» DIRECTIONS: Edit the lines in the entries so that each "clockwise" becomes "counterclockwise", with everything else unchanged. Leave the pictures out of your answer.

» Collected data entries:
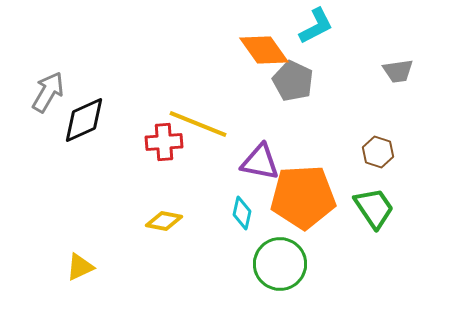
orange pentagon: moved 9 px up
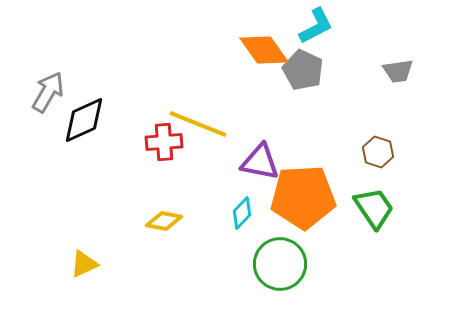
gray pentagon: moved 10 px right, 11 px up
cyan diamond: rotated 32 degrees clockwise
yellow triangle: moved 4 px right, 3 px up
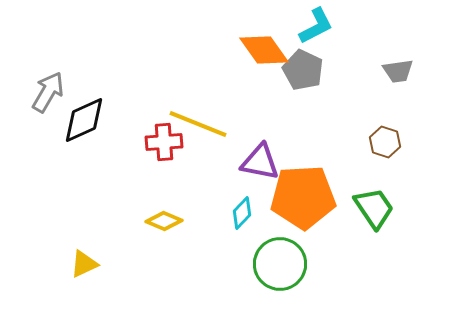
brown hexagon: moved 7 px right, 10 px up
yellow diamond: rotated 12 degrees clockwise
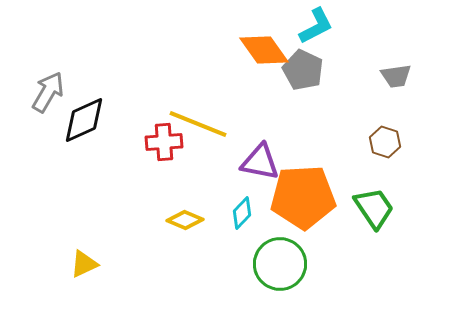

» RESULT:
orange pentagon: moved 9 px up
gray pentagon: moved 10 px right, 11 px up
cyan diamond: rotated 32 degrees counterclockwise
yellow triangle: moved 4 px right, 3 px up
brown hexagon: moved 7 px right, 10 px up
yellow diamond: rotated 12 degrees counterclockwise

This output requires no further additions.